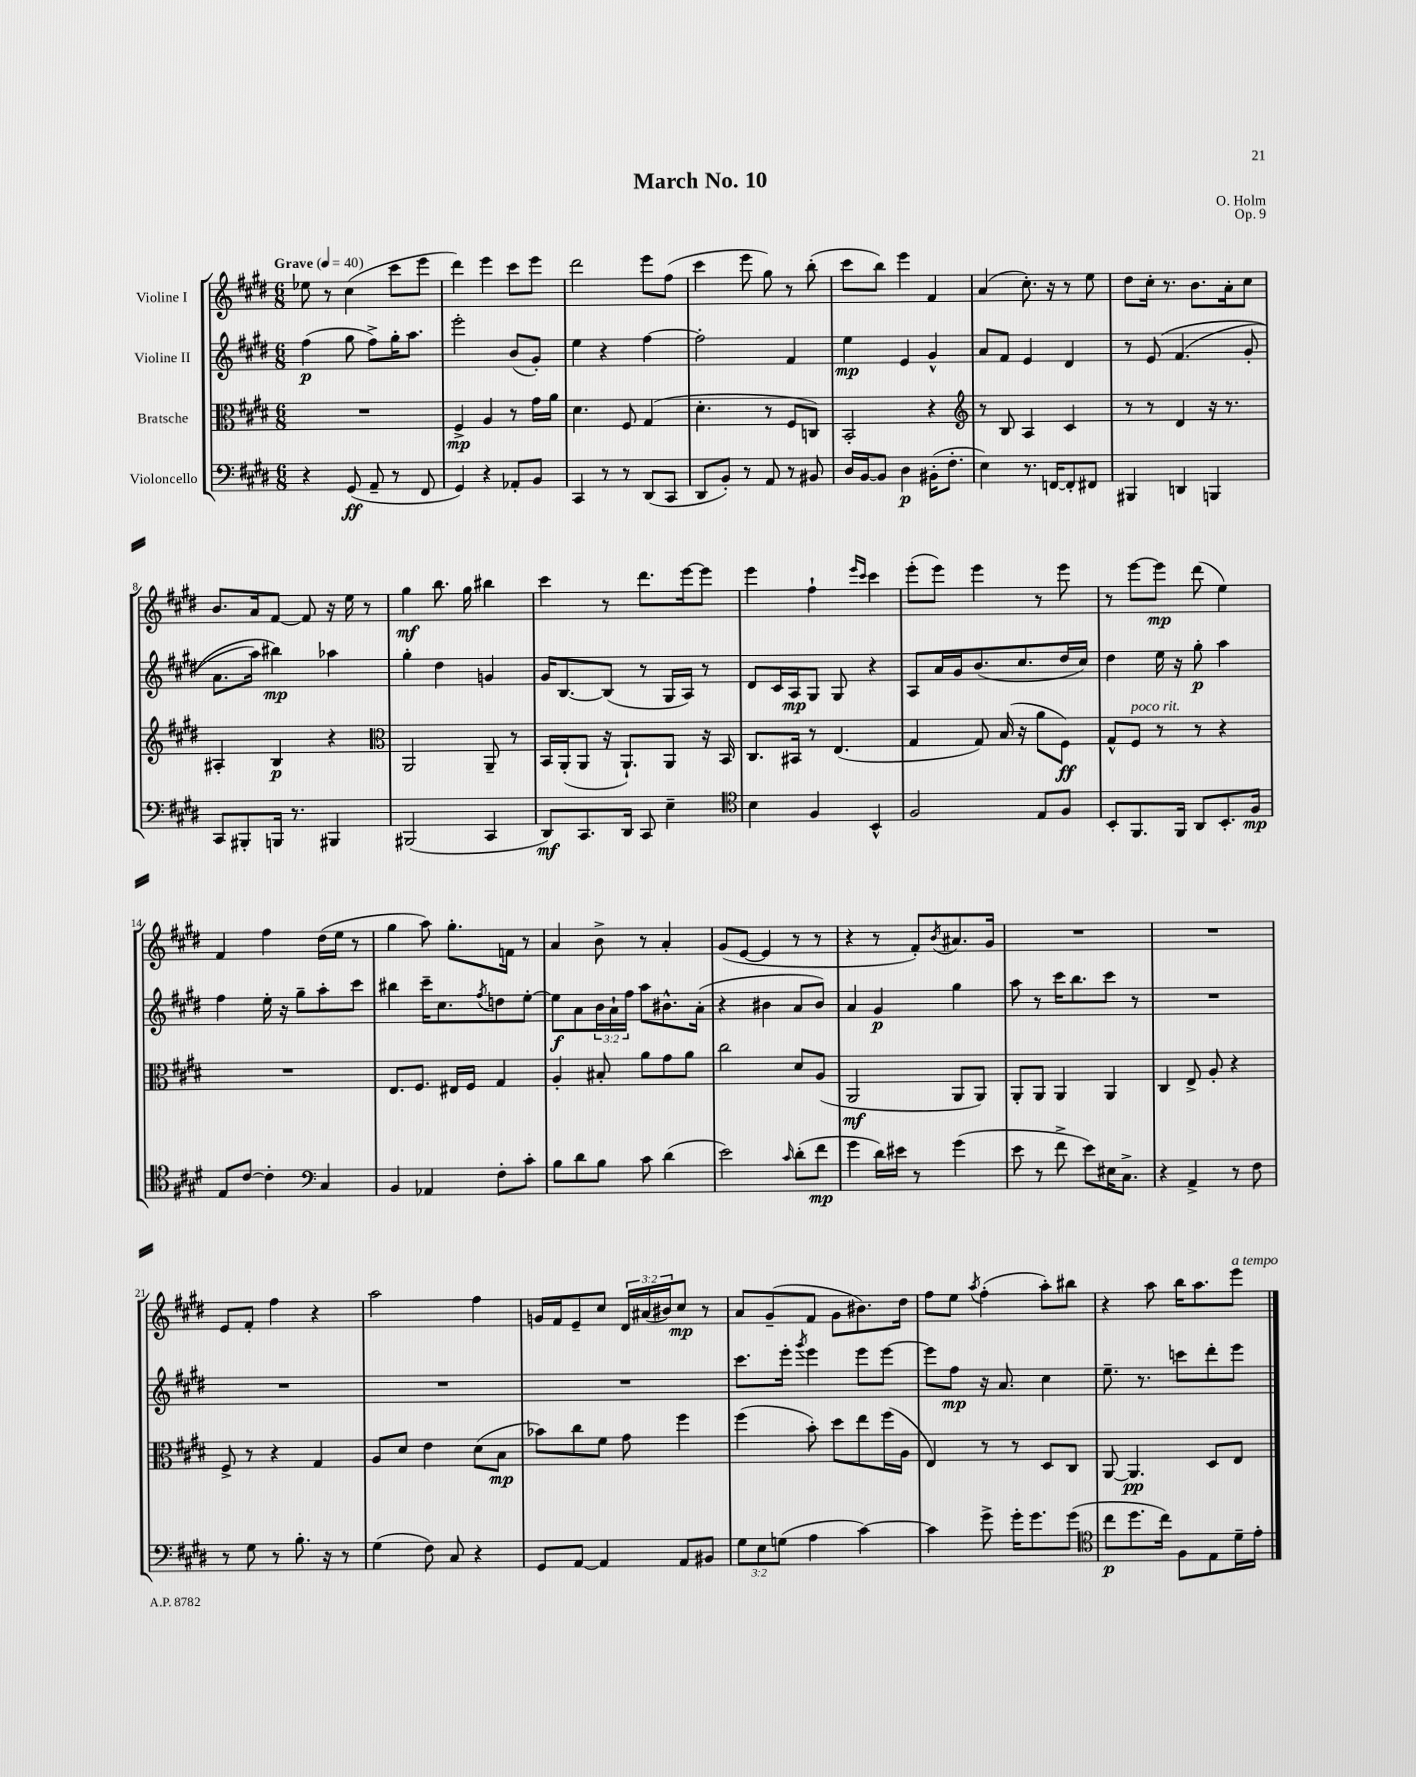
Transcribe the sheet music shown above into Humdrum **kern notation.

**kern	**dynam	**kern	**dynam	**kern	**dynam	**kern	**dynam
*part4	*part4	*part3	*part3	*part2	*part2	*part1	*part1
*staff4	*staff4	*staff3	*staff3	*staff2	*staff2	*staff1	*staff1
*I"Violoncello	*	*I"Bratsche	*	*I"Violine II	*	*I"Violine I	*
*clefF4	*	*clefC3	*	*clefG2	*	*clefG2	*
*k[f#c#g#d#]	*	*k[f#c#g#d#]	*	*k[f#c#g#d#]	*	*k[f#c#g#d#]	*
*M6/8	*	*M6/8	*	*M6/8	*	*M6/8	*
*MM40	*	*MM40	*	*MM40	*	*MM40	*
=1	=1	=1	=1	=1	=1	=1	=1
!	!	!	!	!	!	!LO:TX:a:B:t=Grave	!
4r	.	2.r	.	(4ff#\	p	8ee-X\	.
.	.	.	.	.	.	8r	.
(8GG#/	ff	.	.	8gg#\	.	(4cc#\	.
8AA~/	.	.	.	8ff#^\L)	.	.	.
8r	.	.	.	16gg#'\K	.	8ccc#\L	.
.	.	.	.	8.aa\J	.	.	.
8FF#/	.	.	.	.	.	8eee\J	.
=2	=2	=2	=2	=2	=2	=2	=2
4GG#/)	.	4F#^/	mp	2eee'\	.	4ddd#\)	.
4r	.	4A/	.	.	.	4eee\	.
8AA-X'/L	.	8r	.	(8b/L	.	8ccc#\L	.
8BB/J	.	16g#\LL	.	8g#'/J)	.	8eee\J	.
.	.	16a\JJ	.	.	.	.	.
=3	=3	=3	=3	=3	=3	=3	=3
4CC#/	.	4.d#\	.	4ee\	.	2ddd#\	.
8r	.	.	.	4r	.	.	.
8r	.	8F#/	.	.	.	.	.
(8DD#/L	.	(4G#/	.	[4ff#\	.	8eee\L	.
8CC#/J	.	.	.	.	.	(8ff#\J	.
=4	=4	=4	=4	=4	=4	=4	=4
8DD#/L	.	4.d#'\	.	2ff#'\]	.	4ccc#\	.
8BB'/J)	.	.	.	.	.	.	.
8r	.	.	.	.	.	8eee\	.
8AA/	.	8r	.	.	.	8gg#\)	.
8r	.	8F#/L	.	4f#/	.	8r	.
8BB#X/	.	8Cn/J)	.	.	.	(8bb'\	.
=5	=5	=5	=5	=5	=5	=5	=5
16D#/LL	.	2BB'/	.	4ee\	mp	8ccc#\L	.
[16BB/J	.	.	.	.	.	.	.
8BB/J]	.	.	.	.	.	8bb\J)	.
4D#\	p	.	.	4e/	.	4eee\	.
(16BB#X'\KL	.	4r	.	4g#^^/	.	4f#/	.
8.F#'\J	.	.	.	.	.	.	.
=6	=6	=6	=6	=6	=6	=6	=6
*	*	*clefG2	*	*	*	*	*
4E\)	.	8r	.	8a/L	.	(4a/	.
.	.	8B/	.	8f#/J	.	.	.
8.r	.	4A/	.	4e/	.	8.cc#'\)	.
[16FFn/KL	.	.	.	.	.	16r	.
8FF'/]	.	4c#/	.	4d#/	.	8r	.
8FF#X/J	.	.	.	.	.	8ee\	.
=7	=7	=7	=7	=7	=7	=7	=7
4BBB#X/	.	8r	.	8r	.	8dd#\L	.
.	.	8r	.	(8e/	.	16cc#'\Jk	.
.	.	.	.	.	.	8.r	.
4DDn/	.	4d#/	.	(4.f#/	.	.	.
.	.	.	.	.	.	8.b\L	.
4BBBn/	.	16r	.	.	.	.	.
.	.	8.r	.	.	.	16a'\k	.
.	.	.	.	8g#'/	.	8cc#\J	.
!!LO:LB:g=z
=8	=8	=8	=8	=8	=8	=8	=8
8CC#/L	.	4A#X'/	.	8.a\L	.	8.b/L	.
8BBB#X'/	.	.	.	.	.	.	.
.	.	.	.	16aa\Jk)	.	16a/k	.
16BBBn/Jk	.	4B/	p	4bb#X\)	mp	[8f#/J	.
8.r	.	.	.	.	.	.	.
.	.	.	.	.	.	8f#/]	.
4BBB#X/	.	4r	.	4aa-X\	.	16r	.
.	.	.	.	.	.	16ee\	.
.	.	.	.	.	.	8r	.
=9	=9	=9	=9	=9	=9	=9	=9
*	*	*clefC3	*	*	*	*	*
(2BBB#X/	.	2AA/	.	4gg#'\	.	4gg#\	mf
.	.	.	.	4dd#\	.	8.bb\	.
.	.	.	.	.	.	16gg#\	.
4CC#/	.	8AA~/	.	4gn/	.	4bb#X\	.
.	.	8r	.	.	.	.	.
=10	=10	=10	=10	=10	=10	=10	=10
8DD#/L)	mf	16BB/LL	.	16g#/KL	.	4ccc#\	.
.	.	(16AA'/J	.	[8.B/	.	.	.
8.CC#/	.	8AA/J	.	.	.	.	.
.	.	16r	.	(8B/J]	.	8r	.
16DD#/Jk	.	8.AA`/L)	.	.	.	.	.
8CC#/	.	.	.	8r	.	8.ddd#\L	.
4E~\	.	8AA/J	.	16G#/LL	.	.	.
.	.	.	.	16A/JJ)	.	[16eee\k	.
.	.	16r	.	8r	.	8eee\J]	.
.	.	16BB/	.	.	.	.	.
=11	=11	=11	=11	=11	=11	=11	=11
*clefC4	*	*	*	*	*	*	*
4B\	.	8.C#/L	.	8d#/L	.	4eee\	.
.	.	.	.	16c#/L	.	.	.
.	.	16BB#X/Jk	.	16A/J	mp	.	.
4F#/	.	8r	.	8G#/J	.	4ff#`\	.
.	.	(4.E/	.	8G#/	.	.	.
.	.	.	.	.	.	16qqeee/LL	.
.	.	.	.	.	.	16qqccc#/JJ	.
4BB^^/	.	.	.	4r	.	4ccc#\	.
=12	=12	=12	=12	=12	=12	=12	=12
2F#/	.	4G#/	.	8A/L	.	(8eee'\L	.
.	.	.	.	16a/L	.	8eee\J)	.
.	.	.	.	16g#/J	.	.	.
.	.	8G#/)	.	(8.b/	.	4eee\	.
.	.	(16B/	.	.	.	.	.
.	.	16r	.	8.cc#/	.	.	.
8E/L	.	8a\L	.	.	.	8r	.
8F#/J	.	8F#\J)	ff	16dd#/L	.	8eee\	.
.	.	.	.	16cc#/JJ)	.	.	.
=13	=13	=13	=13	=13	=13	=13	=13
8BB'/L	.	8G#^^/L	.	4dd#\	.	8r	.
!	!	!LO:TX:a:i:t=poco rit.	!	!	!	!	!
8.FF#/	.	8F#/J	.	.	.	[8eee\L	.
.	.	8r	.	16ee\	.	8eee\J]	mp
16FF#/Jk	.	.	.	16r	.	.	.
8AA/L	.	8r	.	8gg#'\	p	(8ddd#\	.
8.BB'/	.	4r	.	4aa\	.	4ee\)	.
16F#/Jk	mp	.	.	.	.	.	.
!!LO:LB:g=z
=14	=14	=14	=14	=14	=14	=14	=14
8E/L	.	2.r	.	4ff#\	.	4f#/	.
[8c#/J	.	.	.	.	.	.	.
4c#'\]	.	.	.	16ee'\	.	4ff#\	.
.	.	.	.	16r	.	.	.
.	.	.	.	8gg#~\L	.	.	.
*clefF4	*	*	*	*	*	*	*
4C#/	.	.	.	8aa'\	.	(16dd#\LL	.
.	.	.	.	.	.	16ee\JJ	.
.	.	.	.	8ccc#\J	.	8r	.
=15	=15	=15	=15	=15	=15	=15	=15
4BB/	.	8.E/L	.	4bb#X\	.	4gg#\	.
.	.	8.F#/J	.	.	.	.	.
4AA-X/	.	.	.	16ccc#~\KL	.	8aa\)	.
.	.	.	.	8.cc#\	.	.	.
.	.	16E#X/LL	.	.	.	8.gg#'\L	.
.	.	16F#/JJ	.	.	.	.	.
.	.	.	.	8qff#/	.	.	.
8F#'\L	.	4G#/	.	8ddn\	.	.	.
.	.	.	.	.	.	16fn\Jk	.
8c#'\J	.	.	.	[8ee'\J	.	8r	.
=16	=16	=16	=16	=16	=16	=16	=16
8B\L	.	4A'/	.	8ee\L]	f	4a/	.
8d#\	.	.	.	8a\	.	.	.
8B\J	.	8B#X'/	.	24b\L	.	8b^\	.
.	.	.	.	24a`\	.	.	.
.	.	.	.	24ff#\JJ	.	.	.
8c#\	.	8a\L	.	8aa\L	.	8r	.
(4d#\	.	8g#\	.	8.b#X^^\	.	4a'/	.
.	.	8a\J	.	.	.	.	.
.	.	.	.	(16a'\Jk	.	.	.
=17	=17	=17	=17	=17	=17	=17	=17
2e\)	.	2cc#\	.	4r	.	(8g#/L	.
.	.	.	.	.	.	[8e/J	.
.	.	.	.	4b#X\	.	4e/]	.
16qqc#/	.	.	.	.	.	.	.
(8d#'\L	.	8d#/L	.	8a/L	.	8r	.
8f#\J	mp	(8A/J	.	8b#/J)	.	8r	.
=18	=18	=18	=18	=18	=18	=18	=18
4g#\	.	2AA/	mf	4a/	.	4r	.
16d#\LL)	.	.	.	4g#/	p	8r	.
16e#X\JJ	.	.	.	.	.	.	.
8r	.	.	.	.	.	8f#'/L)	.
.	.	.	.	.	.	8qb/	.
(4g#\	.	8AA/L	.	4gg#\	.	8.a#X/	.
.	.	8AA/J)	.	.	.	.	.
.	.	.	.	.	.	16g#/Jk	.
=19	=19	=19	=19	=19	=19	=19	=19
8e\	.	8AA'/L	.	8aa\	.	2.r	.
8r	.	8AA/J	.	8r	.	.	.
8f#^\	.	4AA/	.	16ccc#\KL	.	.	.
.	.	.	.	8.bb\	.	.	.
8e\L)	.	.	.	.	.	.	.
16E#X\K	.	4AA/	.	8ccc#\J	.	.	.
8.C#^\J	.	.	.	.	.	.	.
.	.	.	.	8r	.	.	.
=20	=20	=20	=20	=20	=20	=20	=20
4r	.	4C#/	.	2.r	.	2.r	.
4AA^/	.	8E^/	.	.	.	.	.
.	.	8A'/	.	.	.	.	.
8r	.	4r	.	.	.	.	.
8F#\	.	.	.	.	.	.	.
!!LO:LB:g=z
=21	=21	=21	=21	=21	=21	=21	=21
8r	.	8F#^/	.	2.r	.	8e/L	.
8G#\	.	8r	.	.	.	8f#'/J	.
8r	.	4r	.	.	.	4ff#\	.
8.B'\	.	.	.	.	.	.	.
.	.	4G#/	.	.	.	4r	.
16r	.	.	.	.	.	.	.
8r	.	.	.	.	.	.	.
=22	=22	=22	=22	=22	=22	=22	=22
(4G#\	.	8A/L	.	2.r	.	2aa\	.
.	.	8d#/J	.	.	.	.	.
8F#\)	.	4e\	.	.	.	.	.
8C#/	.	.	.	.	.	.	.
4r	.	(8d#\L	.	.	.	4ff#\	.
.	.	8B\J	mp	.	.	.	.
=23	=23	=23	=23	=23	=23	=23	=23
8GG#/L	.	8b-X\L)	.	2.r	.	16gn/LL	.
.	.	.	.	.	.	16f#/J	.
[8AA/J	.	8cc#\	.	.	.	8e~/	.
4AA/]	.	8f#\J	.	.	.	8cc#/J	.
.	.	8g#\	.	.	.	24d#/LL	.
.	.	.	.	.	.	(24a#X/	.
.	.	.	.	.	.	24b#X/J)	.
8AA/L	.	4ff#\	.	.	.	8cc#/J	mp
8BB#X/J	.	.	.	.	.	8r	.
=24	=24	=24	=24	=24	=24	=24	=24
12G#\L	.	(4ff#\	.	8.ccc#\L	.	8a/L	.
12E\	.	.	.	.	.	.	.
.	.	.	.	.	.	(8g#~/	.
(12Gn\J	.	.	.	.	.	.	.
.	.	.	.	16eee'\Jk	.	.	.
.	.	.	.	8qggg#/	.	.	.
4A\	.	8b'\)	.	4eee\	.	8f#/J	.
.	.	8dd#\L	.	.	.	8g#\L	.
[4c#\)	.	8ee\	.	8eee\L	.	8.b#X\)	.
.	.	(16ff#\L	.	[8eee\J	.	.	.
.	.	16A\JJ	.	.	.	16dd#\Jk	.
=25	=25	=25	=25	=25	=25	=25	=25
4c#\]	.	4E/)	.	8eee\L]	.	8ff#\L	.
.	.	.	.	8ff#\J	mp	8ee\J	.
.	.	.	.	.	.	8qaa/	.
8g#^\	.	8r	.	16r	.	(4ff#'\	.
.	.	.	.	8.a/	.	.	.
16g#'\KL	.	8r	.	.	.	.	.
8.g#\	.	.	.	.	.	.	.
.	.	8D#/L	.	4cc#\	.	8aa'\L)	.
(8g#\J	.	8C#/J	.	.	.	8bb#X\J	.
=26	=26	=26	=26	=26	=26	=26	=26
*clefC4	*	*	*	*	*	*	*
8cc#\L	p	[8AA/	.	8.ee~\	.	4r	.
8.dd#\	.	4.AA/]	pp	.	.	.	.
.	.	.	.	8.r	.	.	.
.	.	.	.	.	.	8aa\	.
16cc#\Jk)	.	.	.	.	.	.	.
8F#\L	.	.	.	8cccn\L	.	16bb\KL	.
.	.	.	.	.	.	8.aa\	.
8E\	.	8D#/L	.	8ddd#'\	.	.	.
!	!	!	!	!	!	!LO:TX:a:i:t=a tempo	!
16d#~\L	.	8E/J	.	8eee\J	.	8eee\J	.
16e'\JJ	.	.	.	.	.	.	.
==	==	==	==	==	==	==	==
*-	*-	*-	*-	*-	*-	*-	*-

- - - - -

--- The exercise ---
Which lines above contain the string "kern"? Gather each of them and copy it out in full.

--- Result for this exercise ---
Transcribe the sheet music shown above into Humdrum **kern notation.
**kern	**dynam	**kern	**dynam	**kern	**dynam	**kern	**dynam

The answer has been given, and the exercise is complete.